• _What you are asked to do_:
Only one stretch of the records below is wanted: the lines from the one holding "C6: 1.5uF (plus" through the one holding "C205: none -> 1.5uF (5V, GND)". Return it exactly, both ends included.

• _Data for the task_:
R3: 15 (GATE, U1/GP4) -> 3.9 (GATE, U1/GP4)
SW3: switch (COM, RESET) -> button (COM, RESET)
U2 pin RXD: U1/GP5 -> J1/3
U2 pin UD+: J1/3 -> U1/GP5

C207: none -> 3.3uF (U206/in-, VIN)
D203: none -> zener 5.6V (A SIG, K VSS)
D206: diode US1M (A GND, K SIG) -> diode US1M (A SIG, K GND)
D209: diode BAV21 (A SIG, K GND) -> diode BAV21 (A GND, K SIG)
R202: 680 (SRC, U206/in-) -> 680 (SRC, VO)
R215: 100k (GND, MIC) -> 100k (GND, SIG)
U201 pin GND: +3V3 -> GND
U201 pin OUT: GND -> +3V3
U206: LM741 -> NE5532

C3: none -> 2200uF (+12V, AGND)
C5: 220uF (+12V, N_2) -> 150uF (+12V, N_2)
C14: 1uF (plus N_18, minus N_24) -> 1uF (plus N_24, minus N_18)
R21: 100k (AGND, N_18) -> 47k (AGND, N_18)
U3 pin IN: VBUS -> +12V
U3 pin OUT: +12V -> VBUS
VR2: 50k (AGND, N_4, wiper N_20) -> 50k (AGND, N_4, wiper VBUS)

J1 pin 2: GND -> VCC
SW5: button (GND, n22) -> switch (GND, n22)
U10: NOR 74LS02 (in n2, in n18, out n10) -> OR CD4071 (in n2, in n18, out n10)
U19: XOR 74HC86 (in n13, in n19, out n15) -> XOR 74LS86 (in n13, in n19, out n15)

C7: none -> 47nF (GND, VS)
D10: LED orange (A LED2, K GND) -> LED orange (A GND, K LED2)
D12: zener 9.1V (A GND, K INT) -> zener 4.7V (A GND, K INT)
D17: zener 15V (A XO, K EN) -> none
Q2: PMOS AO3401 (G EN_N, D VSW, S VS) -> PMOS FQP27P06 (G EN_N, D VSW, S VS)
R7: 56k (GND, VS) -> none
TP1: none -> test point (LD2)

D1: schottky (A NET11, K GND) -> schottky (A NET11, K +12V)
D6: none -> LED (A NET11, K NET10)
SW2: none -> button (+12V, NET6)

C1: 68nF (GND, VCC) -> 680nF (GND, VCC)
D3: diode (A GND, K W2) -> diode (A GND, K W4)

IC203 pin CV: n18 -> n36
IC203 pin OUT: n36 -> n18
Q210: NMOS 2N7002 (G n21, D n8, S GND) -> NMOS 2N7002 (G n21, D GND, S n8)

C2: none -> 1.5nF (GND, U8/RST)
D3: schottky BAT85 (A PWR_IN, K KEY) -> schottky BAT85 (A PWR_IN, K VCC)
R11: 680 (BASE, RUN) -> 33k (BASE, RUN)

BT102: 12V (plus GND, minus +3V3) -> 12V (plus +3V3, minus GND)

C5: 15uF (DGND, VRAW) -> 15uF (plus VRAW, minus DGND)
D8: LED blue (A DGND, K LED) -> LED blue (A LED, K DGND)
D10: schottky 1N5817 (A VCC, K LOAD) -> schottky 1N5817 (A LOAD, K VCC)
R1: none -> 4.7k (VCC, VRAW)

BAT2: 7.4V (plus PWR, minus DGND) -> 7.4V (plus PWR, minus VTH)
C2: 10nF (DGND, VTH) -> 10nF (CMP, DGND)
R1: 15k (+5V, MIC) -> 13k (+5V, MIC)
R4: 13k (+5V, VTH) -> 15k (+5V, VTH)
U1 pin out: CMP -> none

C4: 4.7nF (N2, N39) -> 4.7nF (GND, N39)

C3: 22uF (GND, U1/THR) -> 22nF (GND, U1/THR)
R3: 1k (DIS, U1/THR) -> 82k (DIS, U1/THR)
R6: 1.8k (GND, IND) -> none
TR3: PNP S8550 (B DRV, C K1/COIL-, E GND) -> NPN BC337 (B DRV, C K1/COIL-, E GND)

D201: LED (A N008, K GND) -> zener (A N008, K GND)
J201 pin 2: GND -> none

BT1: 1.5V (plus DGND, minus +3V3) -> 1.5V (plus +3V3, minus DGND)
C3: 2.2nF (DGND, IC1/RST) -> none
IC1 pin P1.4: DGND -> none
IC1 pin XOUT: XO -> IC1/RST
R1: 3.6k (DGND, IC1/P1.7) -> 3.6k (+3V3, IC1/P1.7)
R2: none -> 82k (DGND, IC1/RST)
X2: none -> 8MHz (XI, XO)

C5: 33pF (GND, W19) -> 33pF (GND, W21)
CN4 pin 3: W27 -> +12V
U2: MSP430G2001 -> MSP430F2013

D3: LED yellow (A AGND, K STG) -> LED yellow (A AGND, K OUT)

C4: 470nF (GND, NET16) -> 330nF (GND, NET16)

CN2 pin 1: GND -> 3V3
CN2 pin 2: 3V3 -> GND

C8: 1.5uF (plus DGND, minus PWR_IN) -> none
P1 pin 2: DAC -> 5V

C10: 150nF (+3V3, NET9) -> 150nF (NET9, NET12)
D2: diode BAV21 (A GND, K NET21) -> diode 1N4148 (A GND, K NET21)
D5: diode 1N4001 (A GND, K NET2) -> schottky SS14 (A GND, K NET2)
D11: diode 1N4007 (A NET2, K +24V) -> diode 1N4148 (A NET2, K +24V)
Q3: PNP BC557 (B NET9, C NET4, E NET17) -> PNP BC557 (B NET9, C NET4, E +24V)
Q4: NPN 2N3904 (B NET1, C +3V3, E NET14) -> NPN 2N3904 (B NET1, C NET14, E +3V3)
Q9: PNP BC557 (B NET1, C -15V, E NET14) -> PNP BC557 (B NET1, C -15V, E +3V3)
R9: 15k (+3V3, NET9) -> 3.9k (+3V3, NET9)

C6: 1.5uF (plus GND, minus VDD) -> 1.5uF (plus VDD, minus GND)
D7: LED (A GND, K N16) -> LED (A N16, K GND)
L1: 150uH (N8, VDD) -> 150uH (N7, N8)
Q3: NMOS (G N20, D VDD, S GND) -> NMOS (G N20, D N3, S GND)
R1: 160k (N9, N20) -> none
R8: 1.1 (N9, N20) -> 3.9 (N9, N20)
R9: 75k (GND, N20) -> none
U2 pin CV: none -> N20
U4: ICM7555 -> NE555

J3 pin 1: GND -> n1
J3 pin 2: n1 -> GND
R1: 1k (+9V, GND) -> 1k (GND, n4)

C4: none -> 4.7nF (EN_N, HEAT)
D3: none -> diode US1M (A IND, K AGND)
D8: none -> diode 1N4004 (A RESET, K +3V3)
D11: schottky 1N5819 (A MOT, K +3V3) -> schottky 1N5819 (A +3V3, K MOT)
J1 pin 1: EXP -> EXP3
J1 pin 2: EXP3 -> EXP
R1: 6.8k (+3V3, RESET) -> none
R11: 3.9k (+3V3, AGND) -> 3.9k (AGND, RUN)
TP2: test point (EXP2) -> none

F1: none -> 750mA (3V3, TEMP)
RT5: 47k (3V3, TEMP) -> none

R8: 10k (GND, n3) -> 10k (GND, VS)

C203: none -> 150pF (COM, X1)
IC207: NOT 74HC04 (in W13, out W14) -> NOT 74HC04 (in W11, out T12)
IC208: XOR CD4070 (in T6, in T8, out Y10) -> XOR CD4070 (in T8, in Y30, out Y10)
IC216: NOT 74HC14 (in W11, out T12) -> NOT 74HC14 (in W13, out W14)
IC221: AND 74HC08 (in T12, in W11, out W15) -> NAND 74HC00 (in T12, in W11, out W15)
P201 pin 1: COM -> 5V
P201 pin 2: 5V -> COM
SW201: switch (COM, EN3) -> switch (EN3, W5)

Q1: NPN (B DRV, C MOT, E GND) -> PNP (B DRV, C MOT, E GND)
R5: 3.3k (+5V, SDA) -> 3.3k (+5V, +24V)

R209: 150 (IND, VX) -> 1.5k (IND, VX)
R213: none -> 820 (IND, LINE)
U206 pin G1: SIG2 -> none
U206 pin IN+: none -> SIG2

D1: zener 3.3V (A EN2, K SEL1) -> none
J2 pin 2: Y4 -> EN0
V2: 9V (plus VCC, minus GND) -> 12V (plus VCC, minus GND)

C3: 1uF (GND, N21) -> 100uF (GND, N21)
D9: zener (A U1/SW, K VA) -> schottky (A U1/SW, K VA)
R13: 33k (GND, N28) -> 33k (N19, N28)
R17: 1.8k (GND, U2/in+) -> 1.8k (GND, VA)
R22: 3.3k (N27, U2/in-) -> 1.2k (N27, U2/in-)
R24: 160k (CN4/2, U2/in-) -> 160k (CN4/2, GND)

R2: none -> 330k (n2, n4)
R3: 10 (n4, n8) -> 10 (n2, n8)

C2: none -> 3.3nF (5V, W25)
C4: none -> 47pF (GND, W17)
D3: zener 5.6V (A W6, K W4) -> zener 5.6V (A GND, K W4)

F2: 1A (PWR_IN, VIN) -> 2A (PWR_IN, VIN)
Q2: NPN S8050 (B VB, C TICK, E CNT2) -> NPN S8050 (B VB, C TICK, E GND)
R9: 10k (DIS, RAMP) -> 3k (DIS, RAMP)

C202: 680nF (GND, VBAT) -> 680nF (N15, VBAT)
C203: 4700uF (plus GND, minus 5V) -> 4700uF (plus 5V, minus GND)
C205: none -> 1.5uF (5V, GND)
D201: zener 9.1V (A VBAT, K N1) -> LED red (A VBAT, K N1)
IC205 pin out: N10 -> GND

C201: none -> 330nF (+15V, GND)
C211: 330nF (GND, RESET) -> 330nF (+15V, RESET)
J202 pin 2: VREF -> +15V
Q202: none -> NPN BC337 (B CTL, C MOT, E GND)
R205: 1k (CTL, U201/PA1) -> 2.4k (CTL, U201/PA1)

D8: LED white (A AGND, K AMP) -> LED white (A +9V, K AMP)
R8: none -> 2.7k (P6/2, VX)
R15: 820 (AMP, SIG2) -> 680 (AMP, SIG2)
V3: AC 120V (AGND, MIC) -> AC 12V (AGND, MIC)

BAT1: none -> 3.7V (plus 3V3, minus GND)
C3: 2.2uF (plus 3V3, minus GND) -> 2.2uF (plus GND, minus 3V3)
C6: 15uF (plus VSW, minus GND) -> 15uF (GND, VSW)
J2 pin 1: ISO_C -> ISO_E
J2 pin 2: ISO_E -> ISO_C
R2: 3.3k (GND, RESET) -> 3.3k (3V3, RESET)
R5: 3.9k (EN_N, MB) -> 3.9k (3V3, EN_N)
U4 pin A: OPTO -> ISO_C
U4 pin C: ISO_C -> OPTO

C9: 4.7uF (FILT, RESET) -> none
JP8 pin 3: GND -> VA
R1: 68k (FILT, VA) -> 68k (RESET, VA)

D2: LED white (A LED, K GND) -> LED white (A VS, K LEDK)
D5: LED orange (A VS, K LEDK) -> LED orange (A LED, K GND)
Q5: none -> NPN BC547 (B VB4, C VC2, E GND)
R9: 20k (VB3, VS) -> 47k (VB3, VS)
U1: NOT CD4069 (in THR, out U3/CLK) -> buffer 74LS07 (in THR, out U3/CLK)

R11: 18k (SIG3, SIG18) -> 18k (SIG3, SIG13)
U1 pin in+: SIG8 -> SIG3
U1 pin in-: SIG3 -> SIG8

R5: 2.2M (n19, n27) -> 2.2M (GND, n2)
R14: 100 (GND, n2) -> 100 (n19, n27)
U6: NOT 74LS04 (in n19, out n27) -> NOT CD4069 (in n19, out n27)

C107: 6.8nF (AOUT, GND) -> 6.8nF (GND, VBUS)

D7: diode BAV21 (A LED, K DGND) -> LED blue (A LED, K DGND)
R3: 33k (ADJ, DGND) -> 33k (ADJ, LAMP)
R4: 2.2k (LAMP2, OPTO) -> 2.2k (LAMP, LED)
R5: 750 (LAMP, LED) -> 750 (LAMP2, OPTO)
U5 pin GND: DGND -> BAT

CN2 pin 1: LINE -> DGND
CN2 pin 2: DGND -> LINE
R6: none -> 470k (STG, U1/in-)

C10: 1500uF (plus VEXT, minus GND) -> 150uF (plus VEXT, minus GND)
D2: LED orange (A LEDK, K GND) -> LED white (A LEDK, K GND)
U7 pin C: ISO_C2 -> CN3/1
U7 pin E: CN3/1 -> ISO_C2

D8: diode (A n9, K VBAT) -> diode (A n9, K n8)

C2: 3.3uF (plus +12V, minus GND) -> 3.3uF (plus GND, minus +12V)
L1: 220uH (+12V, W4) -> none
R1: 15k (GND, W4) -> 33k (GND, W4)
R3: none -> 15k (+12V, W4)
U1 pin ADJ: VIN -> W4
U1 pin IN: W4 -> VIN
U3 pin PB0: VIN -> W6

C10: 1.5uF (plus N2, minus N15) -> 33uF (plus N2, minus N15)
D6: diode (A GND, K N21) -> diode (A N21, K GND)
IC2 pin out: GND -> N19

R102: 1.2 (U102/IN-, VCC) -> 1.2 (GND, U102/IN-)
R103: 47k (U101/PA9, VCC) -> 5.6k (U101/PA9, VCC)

• _Output_:
C6: 1.5uF (plus GND, minus VDD) -> 1.5uF (plus VDD, minus GND)
D7: LED (A GND, K N16) -> LED (A N16, K GND)
L1: 150uH (N8, VDD) -> 150uH (N7, N8)
Q3: NMOS (G N20, D VDD, S GND) -> NMOS (G N20, D N3, S GND)
R1: 160k (N9, N20) -> none
R8: 1.1 (N9, N20) -> 3.9 (N9, N20)
R9: 75k (GND, N20) -> none
U2 pin CV: none -> N20
U4: ICM7555 -> NE555

J3 pin 1: GND -> n1
J3 pin 2: n1 -> GND
R1: 1k (+9V, GND) -> 1k (GND, n4)

C4: none -> 4.7nF (EN_N, HEAT)
D3: none -> diode US1M (A IND, K AGND)
D8: none -> diode 1N4004 (A RESET, K +3V3)
D11: schottky 1N5819 (A MOT, K +3V3) -> schottky 1N5819 (A +3V3, K MOT)
J1 pin 1: EXP -> EXP3
J1 pin 2: EXP3 -> EXP
R1: 6.8k (+3V3, RESET) -> none
R11: 3.9k (+3V3, AGND) -> 3.9k (AGND, RUN)
TP2: test point (EXP2) -> none

F1: none -> 750mA (3V3, TEMP)
RT5: 47k (3V3, TEMP) -> none

R8: 10k (GND, n3) -> 10k (GND, VS)

C203: none -> 150pF (COM, X1)
IC207: NOT 74HC04 (in W13, out W14) -> NOT 74HC04 (in W11, out T12)
IC208: XOR CD4070 (in T6, in T8, out Y10) -> XOR CD4070 (in T8, in Y30, out Y10)
IC216: NOT 74HC14 (in W11, out T12) -> NOT 74HC14 (in W13, out W14)
IC221: AND 74HC08 (in T12, in W11, out W15) -> NAND 74HC00 (in T12, in W11, out W15)
P201 pin 1: COM -> 5V
P201 pin 2: 5V -> COM
SW201: switch (COM, EN3) -> switch (EN3, W5)

Q1: NPN (B DRV, C MOT, E GND) -> PNP (B DRV, C MOT, E GND)
R5: 3.3k (+5V, SDA) -> 3.3k (+5V, +24V)

R209: 150 (IND, VX) -> 1.5k (IND, VX)
R213: none -> 820 (IND, LINE)
U206 pin G1: SIG2 -> none
U206 pin IN+: none -> SIG2

D1: zener 3.3V (A EN2, K SEL1) -> none
J2 pin 2: Y4 -> EN0
V2: 9V (plus VCC, minus GND) -> 12V (plus VCC, minus GND)

C3: 1uF (GND, N21) -> 100uF (GND, N21)
D9: zener (A U1/SW, K VA) -> schottky (A U1/SW, K VA)
R13: 33k (GND, N28) -> 33k (N19, N28)
R17: 1.8k (GND, U2/in+) -> 1.8k (GND, VA)
R22: 3.3k (N27, U2/in-) -> 1.2k (N27, U2/in-)
R24: 160k (CN4/2, U2/in-) -> 160k (CN4/2, GND)

R2: none -> 330k (n2, n4)
R3: 10 (n4, n8) -> 10 (n2, n8)

C2: none -> 3.3nF (5V, W25)
C4: none -> 47pF (GND, W17)
D3: zener 5.6V (A W6, K W4) -> zener 5.6V (A GND, K W4)

F2: 1A (PWR_IN, VIN) -> 2A (PWR_IN, VIN)
Q2: NPN S8050 (B VB, C TICK, E CNT2) -> NPN S8050 (B VB, C TICK, E GND)
R9: 10k (DIS, RAMP) -> 3k (DIS, RAMP)

C202: 680nF (GND, VBAT) -> 680nF (N15, VBAT)
C203: 4700uF (plus GND, minus 5V) -> 4700uF (plus 5V, minus GND)
C205: none -> 1.5uF (5V, GND)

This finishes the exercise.